▸ What you should do
Your answer should be an exact copy of the listing.

=== Section Start ===

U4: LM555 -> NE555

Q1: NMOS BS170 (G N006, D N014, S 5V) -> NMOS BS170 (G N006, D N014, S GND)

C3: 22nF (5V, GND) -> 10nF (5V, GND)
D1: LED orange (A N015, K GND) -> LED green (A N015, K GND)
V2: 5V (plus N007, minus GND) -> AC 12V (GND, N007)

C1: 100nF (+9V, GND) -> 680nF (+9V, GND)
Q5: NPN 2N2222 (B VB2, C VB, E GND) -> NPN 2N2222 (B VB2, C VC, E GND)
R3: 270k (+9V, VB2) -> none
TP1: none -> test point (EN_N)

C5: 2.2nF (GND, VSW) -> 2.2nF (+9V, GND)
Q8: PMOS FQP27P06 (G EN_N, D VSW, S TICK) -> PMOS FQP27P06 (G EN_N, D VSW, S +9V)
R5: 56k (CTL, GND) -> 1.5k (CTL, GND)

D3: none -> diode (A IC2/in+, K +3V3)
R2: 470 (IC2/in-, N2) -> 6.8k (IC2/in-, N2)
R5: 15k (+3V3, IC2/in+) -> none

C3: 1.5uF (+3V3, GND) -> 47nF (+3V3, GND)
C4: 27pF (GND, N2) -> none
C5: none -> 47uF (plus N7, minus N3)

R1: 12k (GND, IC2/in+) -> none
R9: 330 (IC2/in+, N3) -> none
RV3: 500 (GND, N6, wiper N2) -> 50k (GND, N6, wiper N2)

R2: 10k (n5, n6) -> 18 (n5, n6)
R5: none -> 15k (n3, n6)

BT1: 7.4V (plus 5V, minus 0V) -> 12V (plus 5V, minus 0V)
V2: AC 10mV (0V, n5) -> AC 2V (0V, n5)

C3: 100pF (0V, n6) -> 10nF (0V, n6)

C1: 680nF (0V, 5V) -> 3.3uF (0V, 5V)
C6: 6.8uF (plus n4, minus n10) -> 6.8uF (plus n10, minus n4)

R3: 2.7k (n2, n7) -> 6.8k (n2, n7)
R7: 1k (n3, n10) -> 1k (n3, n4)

=== Section End ===

▸ Solution
U4: LM555 -> NE555

Q1: NMOS BS170 (G N006, D N014, S 5V) -> NMOS BS170 (G N006, D N014, S GND)

C3: 22nF (5V, GND) -> 10nF (5V, GND)
D1: LED orange (A N015, K GND) -> LED green (A N015, K GND)
V2: 5V (plus N007, minus GND) -> AC 12V (GND, N007)

C1: 100nF (+9V, GND) -> 680nF (+9V, GND)
Q5: NPN 2N2222 (B VB2, C VB, E GND) -> NPN 2N2222 (B VB2, C VC, E GND)
R3: 270k (+9V, VB2) -> none
TP1: none -> test point (EN_N)

C5: 2.2nF (GND, VSW) -> 2.2nF (+9V, GND)
Q8: PMOS FQP27P06 (G EN_N, D VSW, S TICK) -> PMOS FQP27P06 (G EN_N, D VSW, S +9V)
R5: 56k (CTL, GND) -> 1.5k (CTL, GND)

D3: none -> diode (A IC2/in+, K +3V3)
R2: 470 (IC2/in-, N2) -> 6.8k (IC2/in-, N2)
R5: 15k (+3V3, IC2/in+) -> none

C3: 1.5uF (+3V3, GND) -> 47nF (+3V3, GND)
C4: 27pF (GND, N2) -> none
C5: none -> 47uF (plus N7, minus N3)

R1: 12k (GND, IC2/in+) -> none
R9: 330 (IC2/in+, N3) -> none
RV3: 500 (GND, N6, wiper N2) -> 50k (GND, N6, wiper N2)

R2: 10k (n5, n6) -> 18 (n5, n6)
R5: none -> 15k (n3, n6)

BT1: 7.4V (plus 5V, minus 0V) -> 12V (plus 5V, minus 0V)
V2: AC 10mV (0V, n5) -> AC 2V (0V, n5)

C3: 100pF (0V, n6) -> 10nF (0V, n6)

C1: 680nF (0V, 5V) -> 3.3uF (0V, 5V)
C6: 6.8uF (plus n4, minus n10) -> 6.8uF (plus n10, minus n4)

R3: 2.7k (n2, n7) -> 6.8k (n2, n7)
R7: 1k (n3, n10) -> 1k (n3, n4)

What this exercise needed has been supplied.